Stored data entries
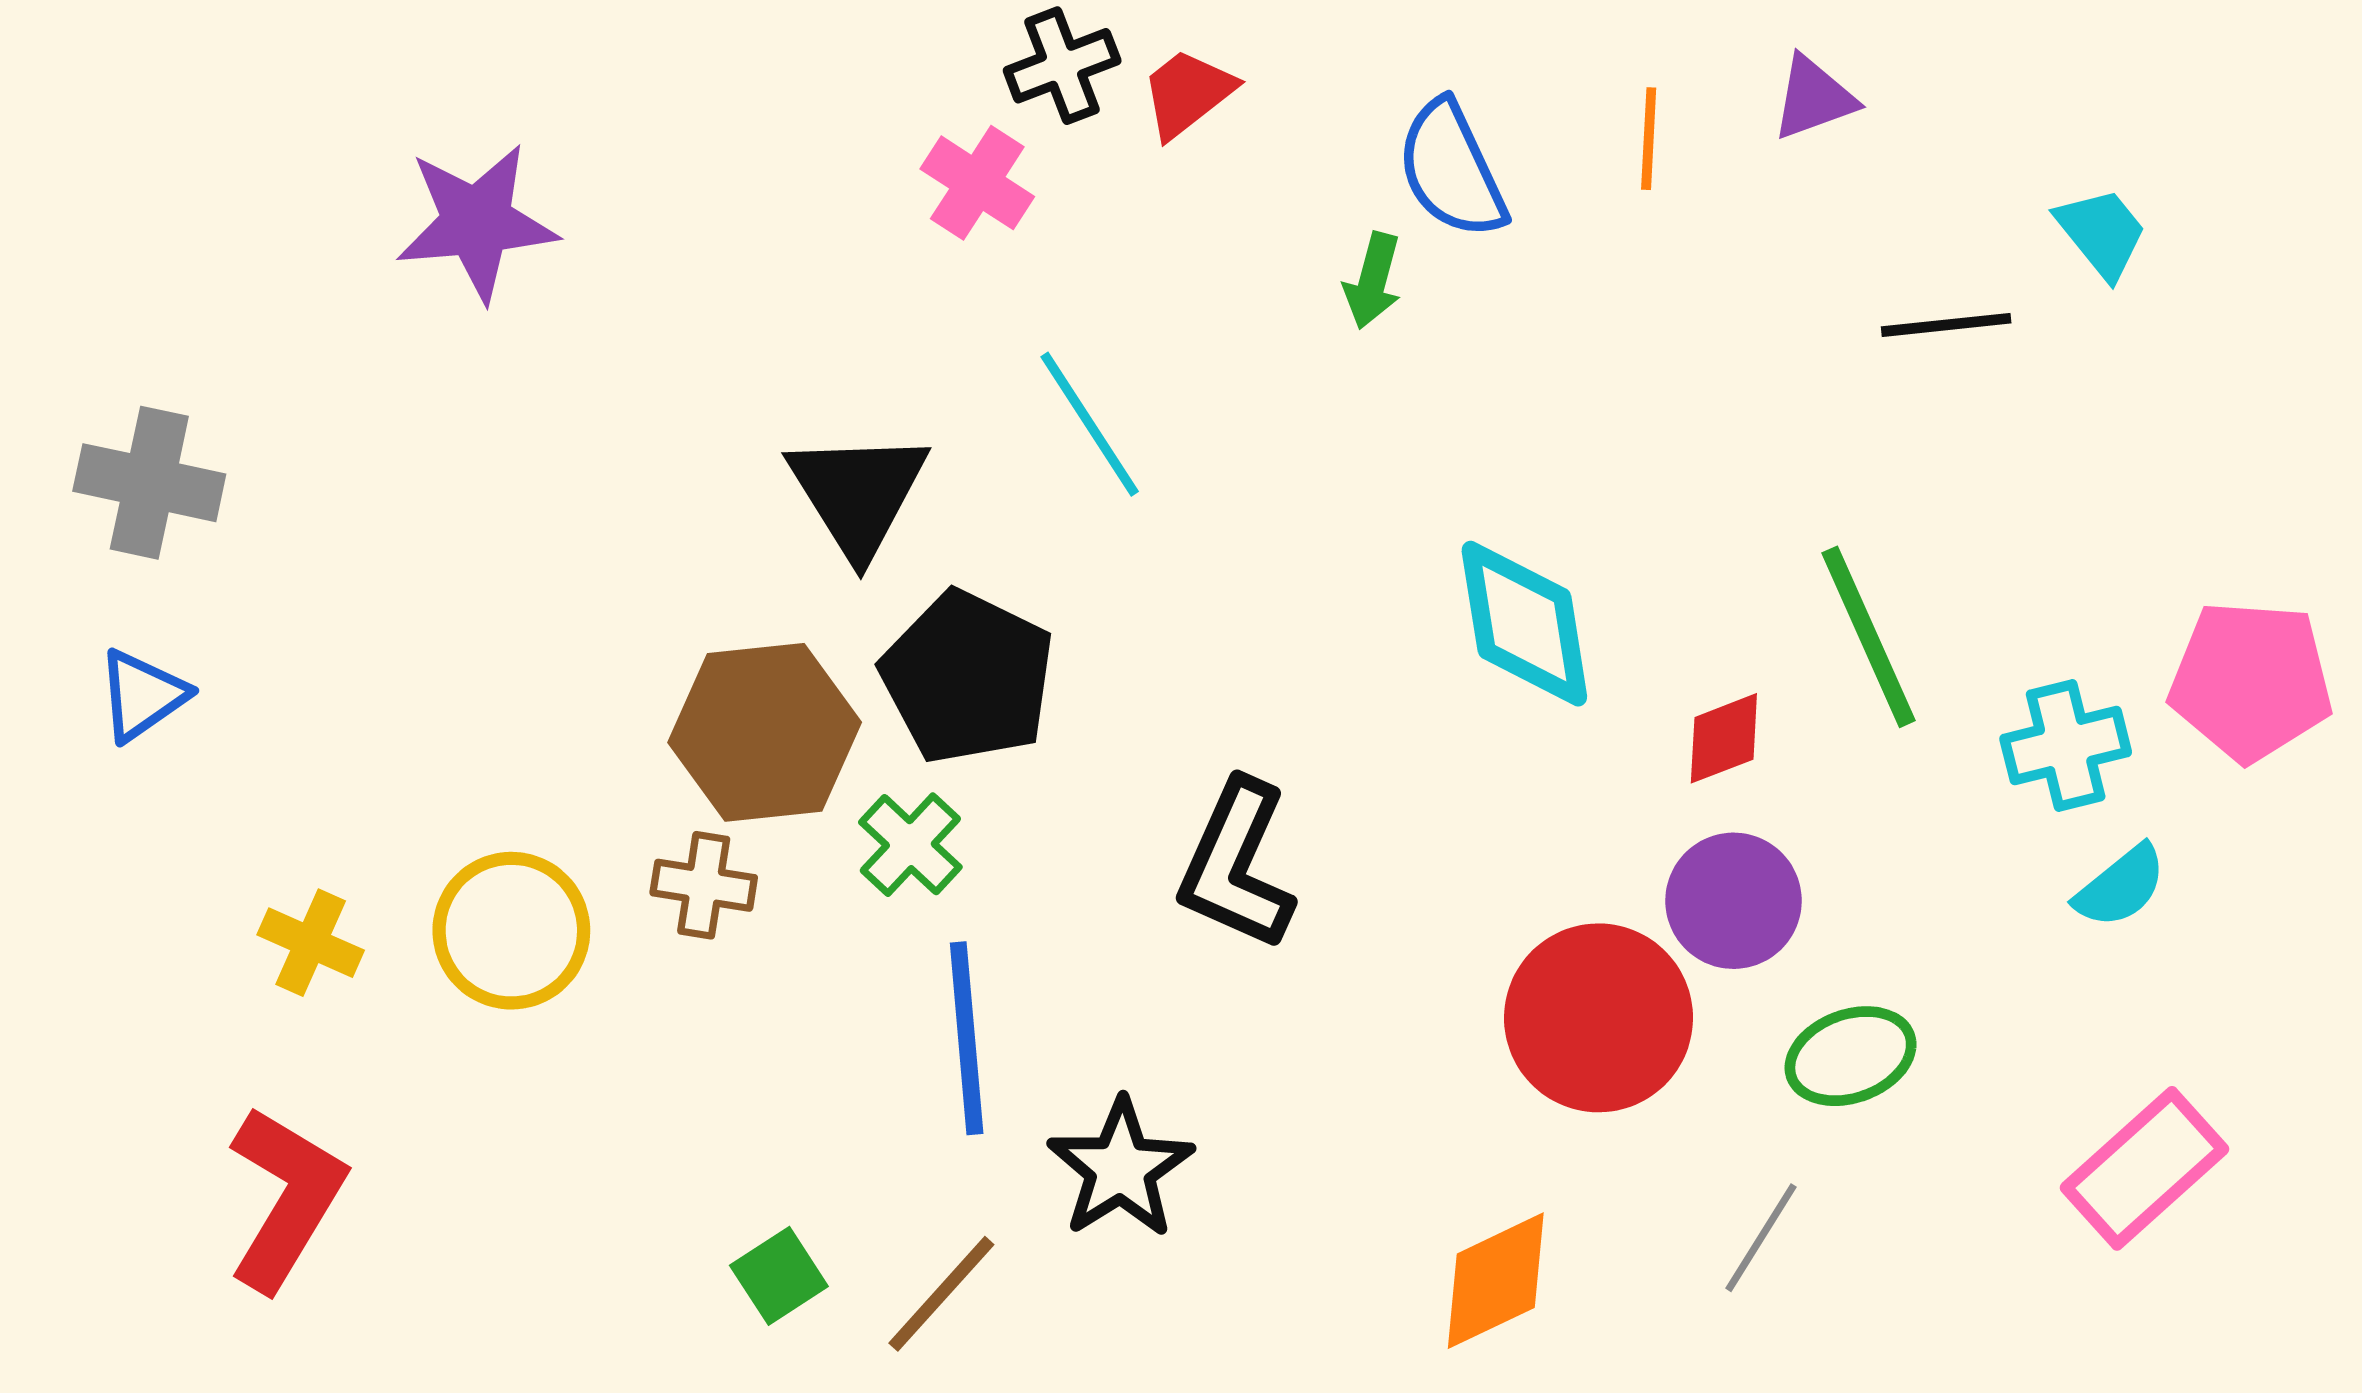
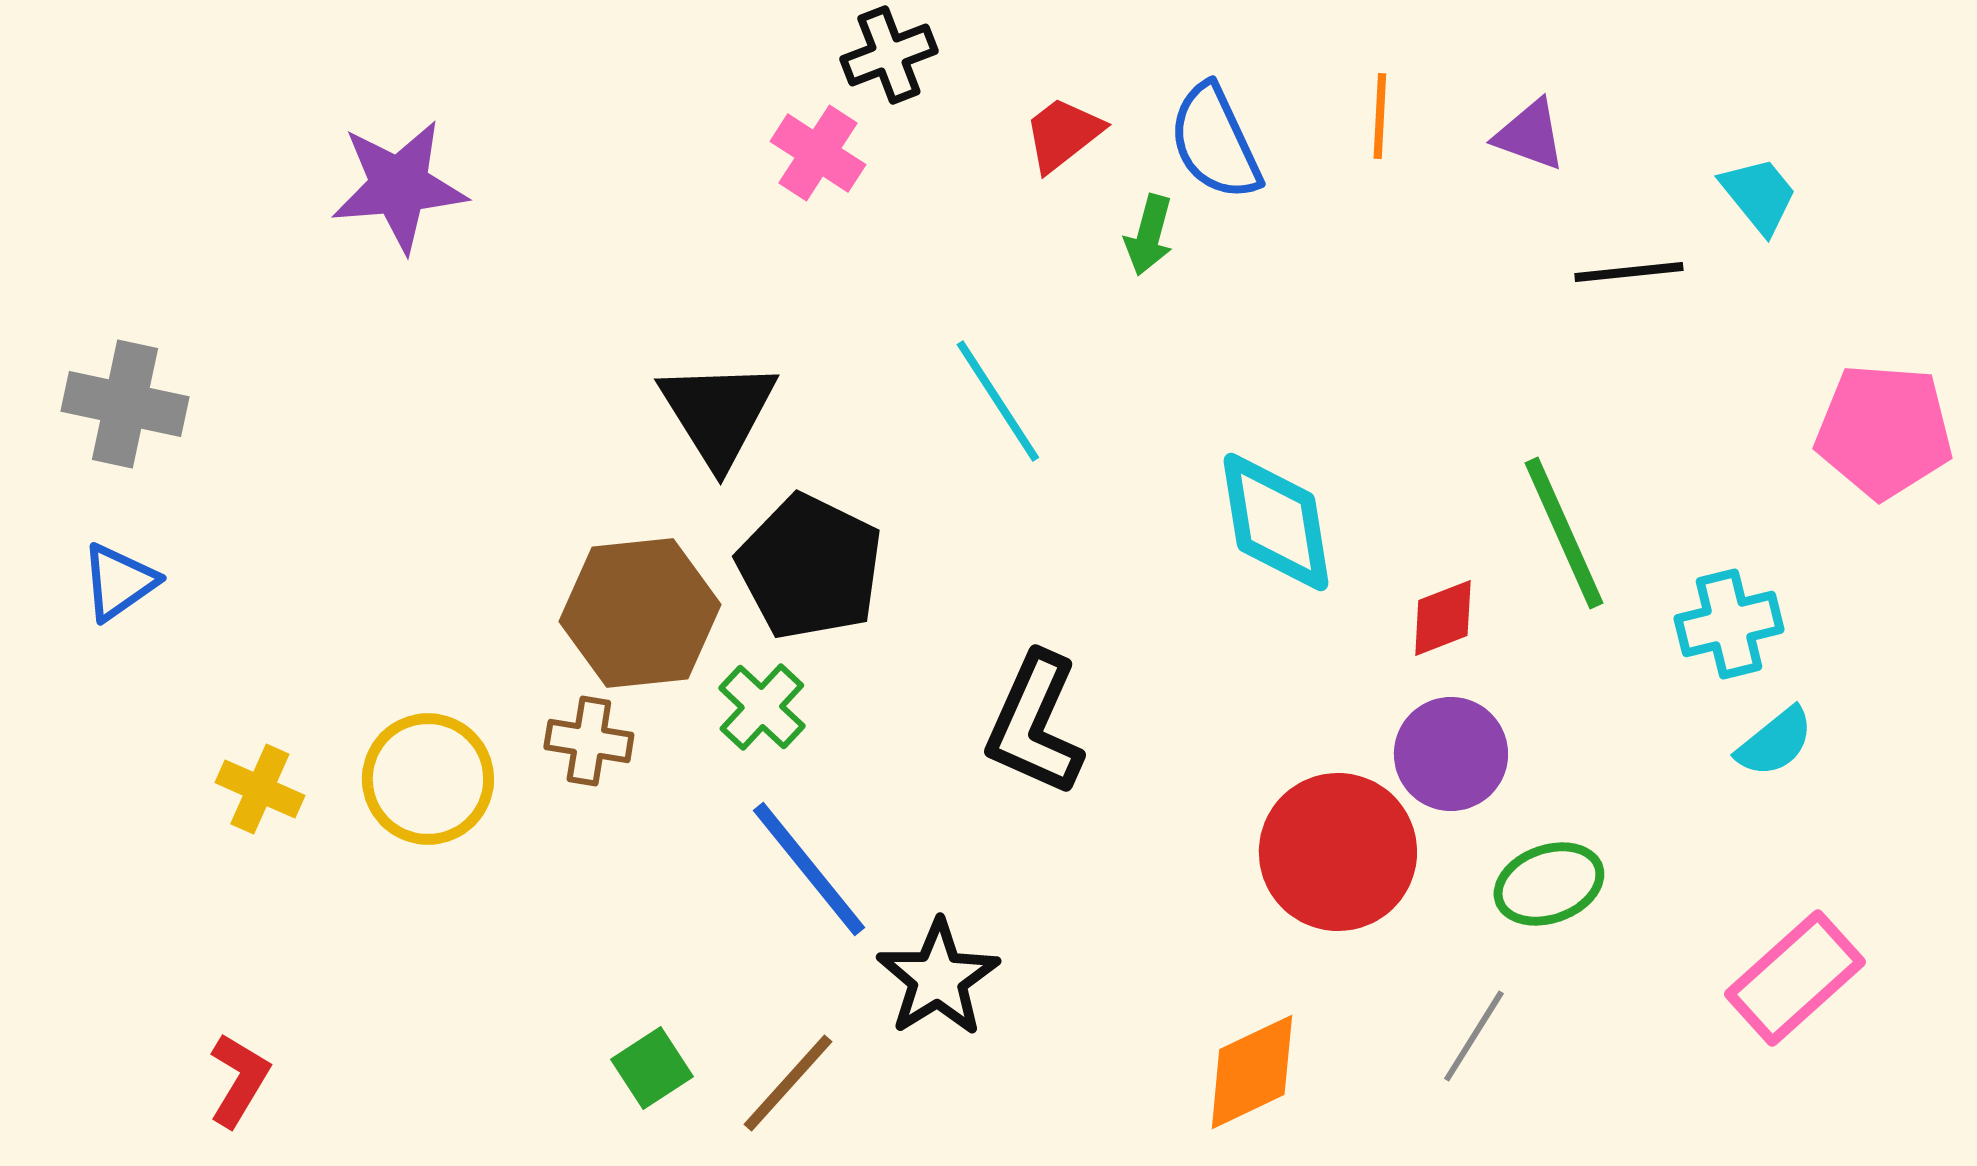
red trapezoid: (1188, 93) -> (1063, 134), moved
purple triangle: (1814, 98) -> (1530, 135), moved, turned 40
cyan line: (1090, 424) -> (998, 401), moved
pink pentagon: (2251, 681) -> (1884, 431), moved
blue line: (967, 1038) -> (809, 869), turned -34
red L-shape: (286, 1198) -> (239, 1080), moved, size x0.6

__Required work__: Search the entries above for the string "moved". Copy each line in which it appears.

__Written response__:
red trapezoid: (1188, 93) -> (1063, 134), moved
purple triangle: (1814, 98) -> (1530, 135), moved, turned 40
cyan line: (1090, 424) -> (998, 401), moved
pink pentagon: (2251, 681) -> (1884, 431), moved
red L-shape: (286, 1198) -> (239, 1080), moved, size x0.6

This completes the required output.